• **TASK DETAILS**
Leaving the images behind, copy every line of the records exactly.

*** INFORMATION GIVEN ***

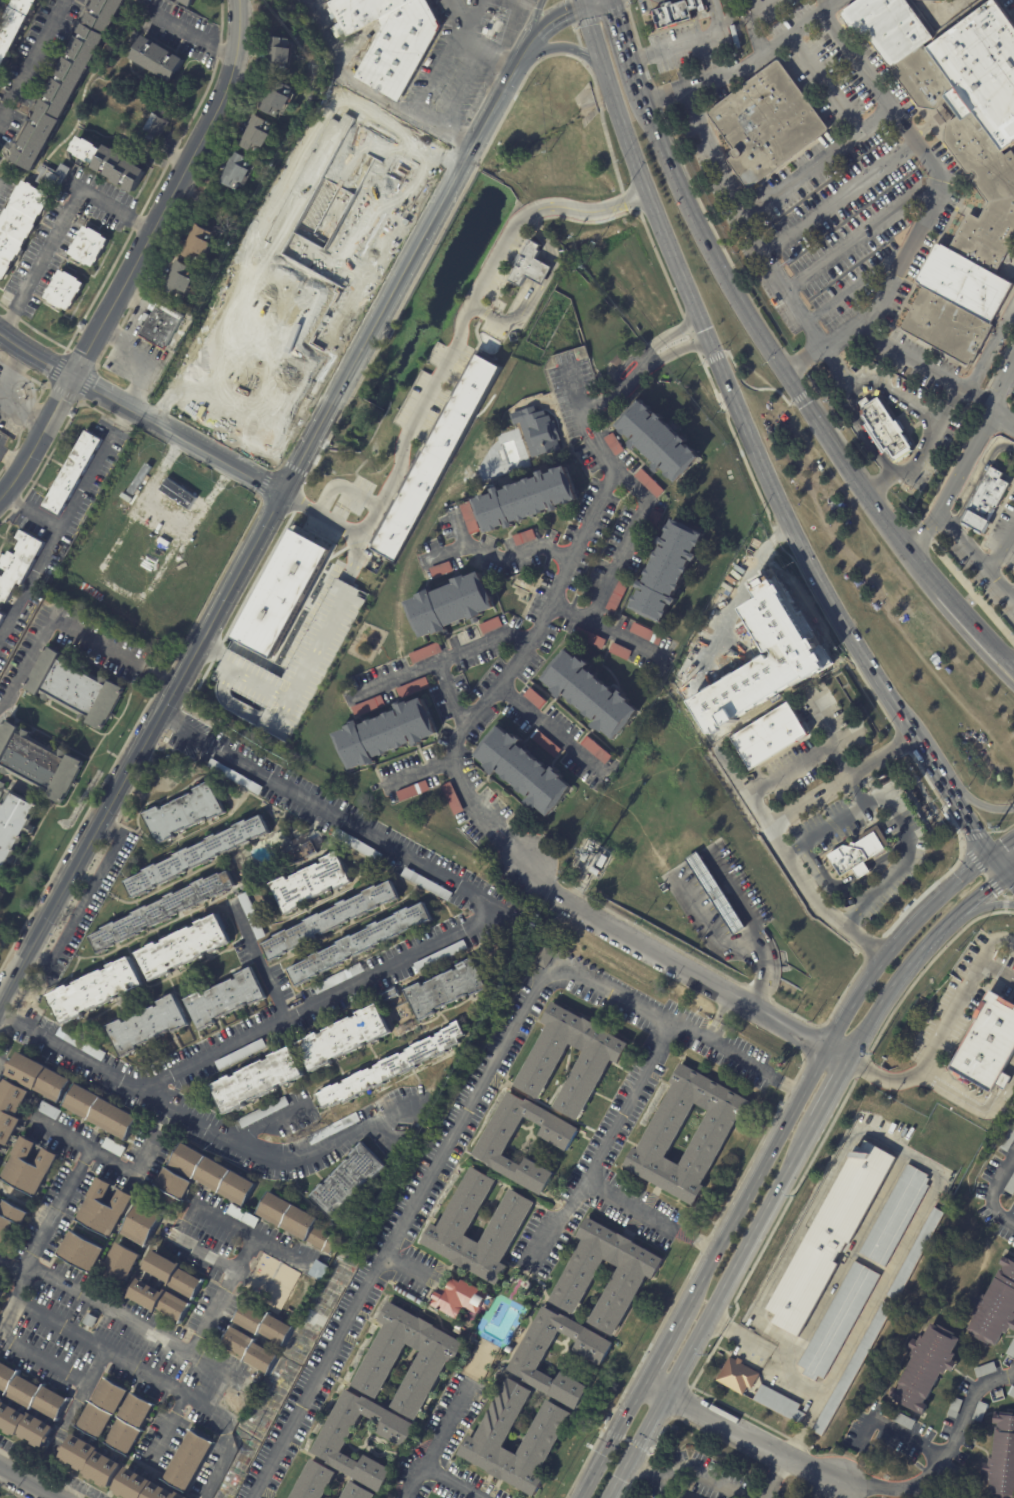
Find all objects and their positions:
building: (187, 2)
road: (588, 2)
road: (595, 2)
road: (823, 4)
traffic signals: (589, 5)
road: (829, 5)
building: (104, 13)
building: (675, 13)
road: (558, 16)
road: (751, 22)
building: (15, 27)
road: (530, 30)
road: (621, 33)
road: (789, 35)
road: (194, 39)
building: (396, 40)
road: (469, 44)
road: (692, 44)
road: (567, 47)
road: (525, 48)
building: (282, 54)
building: (157, 58)
road: (33, 60)
road: (720, 77)
road: (439, 79)
road: (370, 93)
building: (58, 96)
building: (280, 98)
road: (333, 118)
building: (765, 124)
building: (155, 128)
building: (259, 135)
building: (379, 146)
building: (958, 159)
building: (110, 163)
building: (239, 170)
road: (722, 171)
road: (803, 174)
building: (51, 176)
road: (840, 197)
building: (19, 222)
road: (61, 222)
road: (862, 232)
road: (542, 237)
building: (198, 243)
building: (87, 245)
road: (903, 255)
road: (139, 256)
building: (531, 266)
road: (539, 271)
road: (402, 277)
building: (177, 281)
road: (858, 282)
building: (63, 289)
road: (730, 289)
road: (792, 301)
road: (509, 318)
road: (258, 320)
building: (162, 324)
road: (669, 338)
traffic signals: (706, 340)
road: (36, 352)
road: (677, 353)
road: (447, 355)
road: (913, 358)
building: (617, 360)
road: (984, 361)
road: (622, 367)
road: (840, 368)
traffic signals: (784, 373)
road: (749, 386)
road: (872, 387)
road: (101, 390)
park: (245, 390)
road: (618, 390)
road: (726, 390)
parking lot: (1011, 394)
road: (995, 404)
railway: (757, 415)
building: (885, 429)
building: (538, 431)
building: (658, 441)
building: (614, 444)
road: (206, 450)
building: (435, 456)
road: (11, 459)
road: (961, 469)
building: (72, 472)
road: (898, 474)
road: (978, 480)
building: (649, 483)
road: (879, 485)
road: (343, 487)
road: (639, 492)
building: (526, 499)
building: (984, 501)
road: (31, 512)
building: (469, 517)
road: (63, 520)
road: (885, 520)
building: (652, 521)
road: (942, 525)
parking lot: (1003, 530)
road: (921, 535)
building: (524, 537)
road: (1001, 547)
road: (970, 549)
road: (144, 553)
road: (447, 555)
road: (914, 556)
road: (504, 559)
building: (18, 563)
building: (441, 570)
building: (665, 570)
road: (1001, 583)
road: (968, 587)
building: (282, 593)
building: (616, 595)
building: (450, 605)
road: (734, 605)
building: (1, 617)
road: (967, 618)
building: (491, 625)
road: (69, 626)
road: (611, 631)
road: (959, 631)
building: (645, 633)
building: (589, 637)
building: (620, 651)
building: (425, 652)
road: (525, 653)
building: (293, 662)
parking garage: (293, 662)
road: (442, 662)
building: (754, 664)
road: (1012, 665)
building: (74, 687)
building: (412, 687)
road: (452, 693)
building: (590, 693)
building: (534, 698)
building: (369, 706)
road: (826, 722)
road: (182, 730)
road: (554, 731)
building: (385, 733)
building: (768, 736)
building: (546, 743)
road: (142, 748)
building: (596, 750)
building: (38, 762)
road: (839, 763)
road: (930, 764)
building: (523, 771)
road: (791, 772)
building: (232, 775)
road: (422, 775)
building: (413, 791)
road: (855, 792)
building: (452, 798)
road: (973, 802)
road: (760, 811)
building: (183, 814)
road: (964, 817)
road: (896, 821)
road: (346, 823)
building: (14, 827)
road: (504, 828)
road: (770, 829)
road: (493, 837)
building: (359, 845)
road: (1001, 848)
building: (304, 851)
building: (856, 854)
road: (885, 854)
road: (517, 855)
building: (584, 857)
traffic signals: (989, 857)
building: (197, 858)
building: (602, 862)
road: (998, 868)
road: (861, 870)
building: (594, 871)
road: (693, 872)
road: (823, 877)
road: (1011, 877)
traffic signals: (1008, 880)
road: (1011, 882)
building: (314, 883)
building: (429, 884)
building: (717, 893)
road: (87, 902)
road: (987, 907)
building: (160, 912)
building: (253, 915)
building: (332, 921)
building: (363, 944)
building: (184, 948)
building: (443, 957)
building: (545, 957)
road: (918, 961)
road: (264, 963)
road: (684, 969)
road: (998, 972)
road: (766, 976)
building: (341, 979)
building: (449, 990)
building: (96, 991)
building: (394, 996)
building: (229, 999)
road: (317, 1005)
road: (724, 1020)
road: (15, 1022)
building: (148, 1027)
road: (943, 1034)
building: (346, 1039)
building: (81, 1043)
building: (988, 1046)
building: (951, 1050)
building: (242, 1054)
building: (595, 1062)
road: (2, 1064)
building: (392, 1068)
building: (35, 1075)
building: (254, 1082)
road: (832, 1094)
road: (973, 1107)
road: (468, 1108)
building: (10, 1109)
building: (48, 1109)
building: (103, 1110)
building: (263, 1112)
road: (268, 1122)
building: (333, 1128)
road: (214, 1133)
building: (714, 1135)
building: (1008, 1140)
building: (495, 1143)
building: (113, 1145)
road: (897, 1147)
road: (607, 1149)
road: (100, 1158)
road: (764, 1161)
building: (28, 1166)
building: (214, 1176)
building: (347, 1180)
building: (1010, 1187)
building: (171, 1188)
road: (994, 1188)
building: (104, 1207)
road: (204, 1211)
building: (242, 1215)
building: (897, 1215)
road: (651, 1218)
building: (10, 1219)
building: (143, 1223)
building: (296, 1223)
building: (507, 1226)
building: (830, 1237)
road: (46, 1243)
building: (79, 1250)
building: (917, 1254)
building: (120, 1267)
road: (406, 1268)
road: (14, 1271)
building: (322, 1272)
building: (175, 1273)
building: (579, 1277)
building: (154, 1279)
building: (271, 1281)
building: (309, 1287)
building: (0, 1292)
road: (222, 1296)
building: (457, 1296)
building: (159, 1300)
building: (995, 1306)
road: (712, 1311)
building: (89, 1319)
building: (839, 1321)
building: (266, 1323)
road: (140, 1326)
building: (458, 1326)
road: (748, 1339)
building: (508, 1348)
building: (1011, 1349)
building: (253, 1351)
building: (530, 1358)
road: (43, 1359)
building: (381, 1362)
building: (927, 1366)
building: (852, 1368)
building: (986, 1370)
building: (737, 1375)
road: (1013, 1377)
road: (156, 1380)
building: (34, 1386)
road: (215, 1390)
building: (1011, 1391)
building: (780, 1404)
building: (955, 1407)
building: (102, 1408)
building: (981, 1412)
road: (67, 1419)
building: (904, 1420)
building: (132, 1424)
building: (24, 1426)
road: (167, 1429)
road: (899, 1436)
building: (542, 1437)
road: (738, 1437)
building: (331, 1439)
road: (440, 1441)
building: (188, 1457)
building: (1002, 1459)
road: (943, 1461)
building: (91, 1462)
road: (645, 1470)
road: (704, 1478)
road: (776, 1479)
building: (311, 1481)
road: (26, 1483)
road: (446, 1485)
building: (140, 1487)
building: (354, 1491)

*** End of INFORMATION GIVEN ***

• **TASK SOLUTION**
Find all objects and their positions:
building: (187, 2)
road: (588, 2)
road: (595, 2)
road: (823, 4)
traffic signals: (589, 5)
road: (829, 5)
building: (104, 13)
building: (675, 13)
road: (558, 16)
road: (751, 22)
building: (15, 27)
road: (530, 30)
road: (621, 33)
road: (789, 35)
road: (194, 39)
building: (396, 40)
road: (469, 44)
road: (692, 44)
road: (567, 47)
road: (525, 48)
building: (282, 54)
building: (157, 58)
road: (33, 60)
road: (720, 77)
road: (439, 79)
road: (370, 93)
building: (58, 96)
building: (280, 98)
road: (333, 118)
building: (765, 124)
building: (155, 128)
building: (259, 135)
building: (379, 146)
building: (958, 159)
building: (110, 163)
building: (239, 170)
road: (722, 171)
road: (803, 174)
building: (51, 176)
road: (840, 197)
building: (19, 222)
road: (61, 222)
road: (862, 232)
road: (542, 237)
building: (198, 243)
building: (87, 245)
road: (903, 255)
road: (139, 256)
building: (531, 266)
road: (539, 271)
road: (402, 277)
building: (177, 281)
road: (858, 282)
building: (63, 289)
road: (730, 289)
road: (792, 301)
road: (509, 318)
road: (258, 320)
building: (162, 324)
road: (669, 338)
traffic signals: (706, 340)
road: (36, 352)
road: (677, 353)
road: (447, 355)
road: (913, 358)
building: (617, 360)
road: (984, 361)
road: (622, 367)
road: (840, 368)
traffic signals: (784, 373)
road: (749, 386)
road: (872, 387)
road: (101, 390)
park: (245, 390)
road: (618, 390)
road: (726, 390)
parking lot: (1011, 394)
road: (995, 404)
railway: (757, 415)
building: (885, 429)
building: (538, 431)
building: (658, 441)
building: (614, 444)
road: (206, 450)
building: (435, 456)
road: (11, 459)
road: (961, 469)
building: (72, 472)
road: (898, 474)
road: (978, 480)
building: (649, 483)
road: (879, 485)
road: (343, 487)
road: (639, 492)
building: (526, 499)
building: (984, 501)
road: (31, 512)
building: (469, 517)
road: (63, 520)
road: (885, 520)
building: (652, 521)
road: (942, 525)
parking lot: (1003, 530)
road: (921, 535)
building: (524, 537)
road: (1001, 547)
road: (970, 549)
road: (144, 553)
road: (447, 555)
road: (914, 556)
road: (504, 559)
building: (18, 563)
building: (441, 570)
building: (665, 570)
road: (1001, 583)
road: (968, 587)
building: (282, 593)
building: (616, 595)
building: (450, 605)
road: (734, 605)
building: (1, 617)
road: (967, 618)
building: (491, 625)
road: (69, 626)
road: (611, 631)
road: (959, 631)
building: (645, 633)
building: (589, 637)
building: (620, 651)
building: (425, 652)
road: (525, 653)
building: (293, 662)
parking garage: (293, 662)
road: (442, 662)
building: (754, 664)
road: (1012, 665)
building: (74, 687)
building: (412, 687)
road: (452, 693)
building: (590, 693)
building: (534, 698)
building: (369, 706)
road: (826, 722)
road: (182, 730)
road: (554, 731)
building: (385, 733)
building: (768, 736)
building: (546, 743)
road: (142, 748)
building: (596, 750)
building: (38, 762)
road: (839, 763)
road: (930, 764)
building: (523, 771)
road: (791, 772)
building: (232, 775)
road: (422, 775)
building: (413, 791)
road: (855, 792)
building: (452, 798)
road: (973, 802)
road: (760, 811)
building: (183, 814)
road: (964, 817)
road: (896, 821)
road: (346, 823)
building: (14, 827)
road: (504, 828)
road: (770, 829)
road: (493, 837)
building: (359, 845)
road: (1001, 848)
building: (304, 851)
building: (856, 854)
road: (885, 854)
road: (517, 855)
building: (584, 857)
traffic signals: (989, 857)
building: (197, 858)
building: (602, 862)
road: (998, 868)
road: (861, 870)
building: (594, 871)
road: (693, 872)
road: (823, 877)
road: (1011, 877)
traffic signals: (1008, 880)
road: (1011, 882)
building: (314, 883)
building: (429, 884)
building: (717, 893)
road: (87, 902)
road: (987, 907)
building: (160, 912)
building: (253, 915)
building: (332, 921)
building: (363, 944)
building: (184, 948)
building: (443, 957)
building: (545, 957)
road: (918, 961)
road: (264, 963)
road: (684, 969)
road: (998, 972)
road: (766, 976)
building: (341, 979)
building: (449, 990)
building: (96, 991)
building: (394, 996)
building: (229, 999)
road: (317, 1005)
road: (724, 1020)
road: (15, 1022)
building: (148, 1027)
road: (943, 1034)
building: (346, 1039)
building: (81, 1043)
building: (988, 1046)
building: (951, 1050)
building: (242, 1054)
building: (595, 1062)
road: (2, 1064)
building: (392, 1068)
building: (35, 1075)
building: (254, 1082)
road: (832, 1094)
road: (973, 1107)
road: (468, 1108)
building: (10, 1109)
building: (48, 1109)
building: (103, 1110)
building: (263, 1112)
road: (268, 1122)
building: (333, 1128)
road: (214, 1133)
building: (714, 1135)
building: (1008, 1140)
building: (495, 1143)
building: (113, 1145)
road: (897, 1147)
road: (607, 1149)
road: (100, 1158)
road: (764, 1161)
building: (28, 1166)
building: (214, 1176)
building: (347, 1180)
building: (1010, 1187)
building: (171, 1188)
road: (994, 1188)
building: (104, 1207)
road: (204, 1211)
building: (242, 1215)
building: (897, 1215)
road: (651, 1218)
building: (10, 1219)
building: (143, 1223)
building: (296, 1223)
building: (507, 1226)
building: (830, 1237)
road: (46, 1243)
building: (79, 1250)
building: (917, 1254)
building: (120, 1267)
road: (406, 1268)
road: (14, 1271)
building: (322, 1272)
building: (175, 1273)
building: (579, 1277)
building: (154, 1279)
building: (271, 1281)
building: (309, 1287)
building: (0, 1292)
road: (222, 1296)
building: (457, 1296)
building: (159, 1300)
building: (995, 1306)
road: (712, 1311)
building: (89, 1319)
building: (839, 1321)
building: (266, 1323)
road: (140, 1326)
building: (458, 1326)
road: (748, 1339)
building: (508, 1348)
building: (1011, 1349)
building: (253, 1351)
building: (530, 1358)
road: (43, 1359)
building: (381, 1362)
building: (927, 1366)
building: (852, 1368)
building: (986, 1370)
building: (737, 1375)
road: (1013, 1377)
road: (156, 1380)
building: (34, 1386)
road: (215, 1390)
building: (1011, 1391)
building: (780, 1404)
building: (955, 1407)
building: (102, 1408)
building: (981, 1412)
road: (67, 1419)
building: (904, 1420)
building: (132, 1424)
building: (24, 1426)
road: (167, 1429)
road: (899, 1436)
building: (542, 1437)
road: (738, 1437)
building: (331, 1439)
road: (440, 1441)
building: (188, 1457)
building: (1002, 1459)
road: (943, 1461)
building: (91, 1462)
road: (645, 1470)
road: (704, 1478)
road: (776, 1479)
building: (311, 1481)
road: (26, 1483)
road: (446, 1485)
building: (140, 1487)
building: (354, 1491)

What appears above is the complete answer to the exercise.